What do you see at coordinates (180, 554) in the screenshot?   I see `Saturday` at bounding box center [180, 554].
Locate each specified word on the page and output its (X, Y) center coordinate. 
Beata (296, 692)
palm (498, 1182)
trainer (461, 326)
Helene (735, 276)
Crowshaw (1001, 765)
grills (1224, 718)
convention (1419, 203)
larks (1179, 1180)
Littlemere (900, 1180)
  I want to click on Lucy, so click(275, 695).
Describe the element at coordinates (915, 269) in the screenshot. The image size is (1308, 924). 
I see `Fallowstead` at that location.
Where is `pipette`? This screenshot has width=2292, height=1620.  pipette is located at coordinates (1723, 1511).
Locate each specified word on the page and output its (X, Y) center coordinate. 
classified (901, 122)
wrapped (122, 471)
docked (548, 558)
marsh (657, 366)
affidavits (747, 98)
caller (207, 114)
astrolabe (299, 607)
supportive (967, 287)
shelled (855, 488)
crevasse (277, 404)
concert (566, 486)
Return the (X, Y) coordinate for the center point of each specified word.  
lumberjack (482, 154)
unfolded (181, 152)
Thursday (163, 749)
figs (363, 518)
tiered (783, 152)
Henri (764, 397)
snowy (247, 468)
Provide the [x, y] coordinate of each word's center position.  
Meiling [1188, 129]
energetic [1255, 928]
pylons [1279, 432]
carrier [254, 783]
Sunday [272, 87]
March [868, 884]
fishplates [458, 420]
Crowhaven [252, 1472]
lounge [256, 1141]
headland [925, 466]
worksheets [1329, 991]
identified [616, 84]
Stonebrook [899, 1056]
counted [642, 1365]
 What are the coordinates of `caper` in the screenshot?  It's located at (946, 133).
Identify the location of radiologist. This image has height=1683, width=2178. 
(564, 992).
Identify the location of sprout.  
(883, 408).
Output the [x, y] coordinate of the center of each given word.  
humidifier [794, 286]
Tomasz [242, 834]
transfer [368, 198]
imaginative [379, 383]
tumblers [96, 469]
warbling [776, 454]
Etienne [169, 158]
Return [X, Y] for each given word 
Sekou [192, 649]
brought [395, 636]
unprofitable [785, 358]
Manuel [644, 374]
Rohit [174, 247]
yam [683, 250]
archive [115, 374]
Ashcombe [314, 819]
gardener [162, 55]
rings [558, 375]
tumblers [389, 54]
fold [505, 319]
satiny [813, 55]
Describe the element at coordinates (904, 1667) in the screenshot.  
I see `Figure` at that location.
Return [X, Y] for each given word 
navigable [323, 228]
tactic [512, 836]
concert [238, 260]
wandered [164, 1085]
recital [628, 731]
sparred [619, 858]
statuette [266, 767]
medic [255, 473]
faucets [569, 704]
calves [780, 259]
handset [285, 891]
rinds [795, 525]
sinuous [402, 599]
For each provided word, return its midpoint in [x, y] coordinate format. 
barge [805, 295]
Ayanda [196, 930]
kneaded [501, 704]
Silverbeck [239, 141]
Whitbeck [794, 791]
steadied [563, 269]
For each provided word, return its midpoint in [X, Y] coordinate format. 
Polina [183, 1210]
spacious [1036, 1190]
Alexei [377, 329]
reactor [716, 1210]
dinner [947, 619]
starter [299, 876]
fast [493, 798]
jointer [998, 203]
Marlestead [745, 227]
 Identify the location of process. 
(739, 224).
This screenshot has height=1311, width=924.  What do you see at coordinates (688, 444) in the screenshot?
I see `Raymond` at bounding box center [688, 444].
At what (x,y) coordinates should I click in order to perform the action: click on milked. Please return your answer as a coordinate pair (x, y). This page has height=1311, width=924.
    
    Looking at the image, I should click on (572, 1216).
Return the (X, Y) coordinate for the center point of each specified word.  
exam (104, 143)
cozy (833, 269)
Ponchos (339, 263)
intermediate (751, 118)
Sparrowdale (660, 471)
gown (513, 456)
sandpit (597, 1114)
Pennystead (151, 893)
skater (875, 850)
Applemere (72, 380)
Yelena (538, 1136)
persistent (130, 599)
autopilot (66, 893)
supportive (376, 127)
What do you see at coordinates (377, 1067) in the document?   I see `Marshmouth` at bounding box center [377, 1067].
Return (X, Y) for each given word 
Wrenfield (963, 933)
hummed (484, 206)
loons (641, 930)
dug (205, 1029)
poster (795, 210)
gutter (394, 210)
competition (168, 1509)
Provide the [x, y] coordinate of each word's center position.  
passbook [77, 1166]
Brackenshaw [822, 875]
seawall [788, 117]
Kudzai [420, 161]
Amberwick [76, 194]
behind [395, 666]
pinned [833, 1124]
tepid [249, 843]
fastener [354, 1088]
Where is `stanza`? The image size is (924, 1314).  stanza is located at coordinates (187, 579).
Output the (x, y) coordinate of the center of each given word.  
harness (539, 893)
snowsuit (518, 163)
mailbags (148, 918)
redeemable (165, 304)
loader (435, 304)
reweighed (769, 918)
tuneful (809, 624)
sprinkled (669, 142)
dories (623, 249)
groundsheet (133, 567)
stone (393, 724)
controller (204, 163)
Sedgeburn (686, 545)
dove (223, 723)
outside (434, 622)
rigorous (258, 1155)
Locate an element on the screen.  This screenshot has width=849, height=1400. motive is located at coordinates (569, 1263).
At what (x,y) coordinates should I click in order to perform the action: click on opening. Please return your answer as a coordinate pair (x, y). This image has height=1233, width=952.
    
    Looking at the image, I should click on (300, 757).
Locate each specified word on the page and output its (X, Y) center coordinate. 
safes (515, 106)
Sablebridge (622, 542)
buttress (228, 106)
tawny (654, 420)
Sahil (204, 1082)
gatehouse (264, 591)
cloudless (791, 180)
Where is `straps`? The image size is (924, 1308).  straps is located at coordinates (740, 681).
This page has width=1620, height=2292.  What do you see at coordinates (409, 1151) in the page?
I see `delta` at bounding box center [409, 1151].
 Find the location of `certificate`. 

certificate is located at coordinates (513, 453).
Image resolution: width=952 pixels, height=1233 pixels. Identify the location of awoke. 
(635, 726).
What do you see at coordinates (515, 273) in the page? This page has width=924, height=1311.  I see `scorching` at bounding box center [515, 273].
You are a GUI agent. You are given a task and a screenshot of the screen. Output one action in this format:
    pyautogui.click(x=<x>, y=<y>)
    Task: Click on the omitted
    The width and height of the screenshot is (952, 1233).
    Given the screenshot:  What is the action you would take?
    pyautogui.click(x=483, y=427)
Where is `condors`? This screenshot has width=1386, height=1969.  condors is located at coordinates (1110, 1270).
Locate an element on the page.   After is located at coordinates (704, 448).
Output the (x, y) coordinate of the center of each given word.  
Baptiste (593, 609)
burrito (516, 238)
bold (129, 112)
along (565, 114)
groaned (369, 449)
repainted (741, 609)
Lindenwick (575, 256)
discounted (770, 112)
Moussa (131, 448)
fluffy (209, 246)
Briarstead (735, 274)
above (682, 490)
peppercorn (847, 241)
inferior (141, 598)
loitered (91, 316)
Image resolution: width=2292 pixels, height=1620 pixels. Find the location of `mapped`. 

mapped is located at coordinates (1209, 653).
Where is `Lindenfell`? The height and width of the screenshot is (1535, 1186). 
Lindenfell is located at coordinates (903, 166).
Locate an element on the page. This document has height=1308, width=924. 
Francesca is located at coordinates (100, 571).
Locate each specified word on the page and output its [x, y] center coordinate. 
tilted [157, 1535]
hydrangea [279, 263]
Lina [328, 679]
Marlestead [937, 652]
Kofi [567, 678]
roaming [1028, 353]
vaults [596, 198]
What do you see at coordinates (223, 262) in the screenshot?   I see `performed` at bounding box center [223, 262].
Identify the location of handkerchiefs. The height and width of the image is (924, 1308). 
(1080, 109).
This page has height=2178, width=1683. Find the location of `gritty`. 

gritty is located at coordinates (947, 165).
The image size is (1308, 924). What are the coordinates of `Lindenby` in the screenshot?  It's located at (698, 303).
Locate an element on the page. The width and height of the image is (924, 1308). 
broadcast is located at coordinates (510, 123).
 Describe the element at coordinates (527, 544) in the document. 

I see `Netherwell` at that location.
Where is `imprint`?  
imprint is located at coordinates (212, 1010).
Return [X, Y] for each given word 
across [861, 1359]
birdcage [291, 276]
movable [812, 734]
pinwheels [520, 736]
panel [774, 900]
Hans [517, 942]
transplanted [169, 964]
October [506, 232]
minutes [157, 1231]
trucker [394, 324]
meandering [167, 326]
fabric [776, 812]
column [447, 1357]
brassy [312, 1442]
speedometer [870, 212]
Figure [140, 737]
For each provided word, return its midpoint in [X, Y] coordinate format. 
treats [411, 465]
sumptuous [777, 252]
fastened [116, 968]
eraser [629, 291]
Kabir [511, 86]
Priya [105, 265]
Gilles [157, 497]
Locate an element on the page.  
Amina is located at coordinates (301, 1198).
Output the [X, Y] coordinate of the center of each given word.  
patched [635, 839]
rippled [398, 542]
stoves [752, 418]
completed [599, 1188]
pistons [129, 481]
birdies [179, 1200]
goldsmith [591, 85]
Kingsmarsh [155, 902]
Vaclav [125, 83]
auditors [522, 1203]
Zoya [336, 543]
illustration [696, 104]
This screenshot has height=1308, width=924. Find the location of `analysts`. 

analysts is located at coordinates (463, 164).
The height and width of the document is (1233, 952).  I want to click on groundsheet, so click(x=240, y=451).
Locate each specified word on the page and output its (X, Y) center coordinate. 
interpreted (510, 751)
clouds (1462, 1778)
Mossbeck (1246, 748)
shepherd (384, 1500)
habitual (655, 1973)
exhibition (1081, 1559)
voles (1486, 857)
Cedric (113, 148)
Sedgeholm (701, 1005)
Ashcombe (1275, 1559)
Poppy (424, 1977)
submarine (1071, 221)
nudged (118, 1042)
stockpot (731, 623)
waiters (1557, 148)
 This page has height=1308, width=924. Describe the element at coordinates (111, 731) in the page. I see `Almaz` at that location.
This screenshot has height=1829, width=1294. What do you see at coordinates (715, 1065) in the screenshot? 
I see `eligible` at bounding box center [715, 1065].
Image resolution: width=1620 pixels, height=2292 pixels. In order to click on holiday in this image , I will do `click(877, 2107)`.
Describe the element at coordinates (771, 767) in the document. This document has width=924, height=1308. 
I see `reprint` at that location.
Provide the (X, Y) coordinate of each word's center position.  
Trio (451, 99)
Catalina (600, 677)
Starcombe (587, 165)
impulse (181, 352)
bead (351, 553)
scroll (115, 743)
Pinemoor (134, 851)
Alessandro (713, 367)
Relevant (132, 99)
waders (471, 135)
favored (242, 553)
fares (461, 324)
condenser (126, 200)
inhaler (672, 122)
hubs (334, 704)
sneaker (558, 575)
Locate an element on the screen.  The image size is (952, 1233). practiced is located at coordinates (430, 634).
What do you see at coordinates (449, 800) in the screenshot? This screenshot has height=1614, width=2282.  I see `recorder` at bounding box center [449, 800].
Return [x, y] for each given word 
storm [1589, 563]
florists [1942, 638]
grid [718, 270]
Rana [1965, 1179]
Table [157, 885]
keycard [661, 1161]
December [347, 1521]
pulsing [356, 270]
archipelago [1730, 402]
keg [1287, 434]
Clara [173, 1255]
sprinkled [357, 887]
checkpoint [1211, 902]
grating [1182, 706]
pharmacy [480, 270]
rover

● **Exercise instructions**
Echo the items above word for word, from the line with "March [868, 884]" up to and including the line with "(883, 408).".

● **Written solution**
March [868, 884]
fishplates [458, 420]
Crowhaven [252, 1472]
lounge [256, 1141]
headland [925, 466]
worksheets [1329, 991]
identified [616, 84]
Stonebrook [899, 1056]
counted [642, 1365]
 What are the coordinates of `caper` in the screenshot?  It's located at (946, 133).
Identify the location of radiologist. This image has height=1683, width=2178. 
(564, 992).
Identify the location of sprout.  
(883, 408).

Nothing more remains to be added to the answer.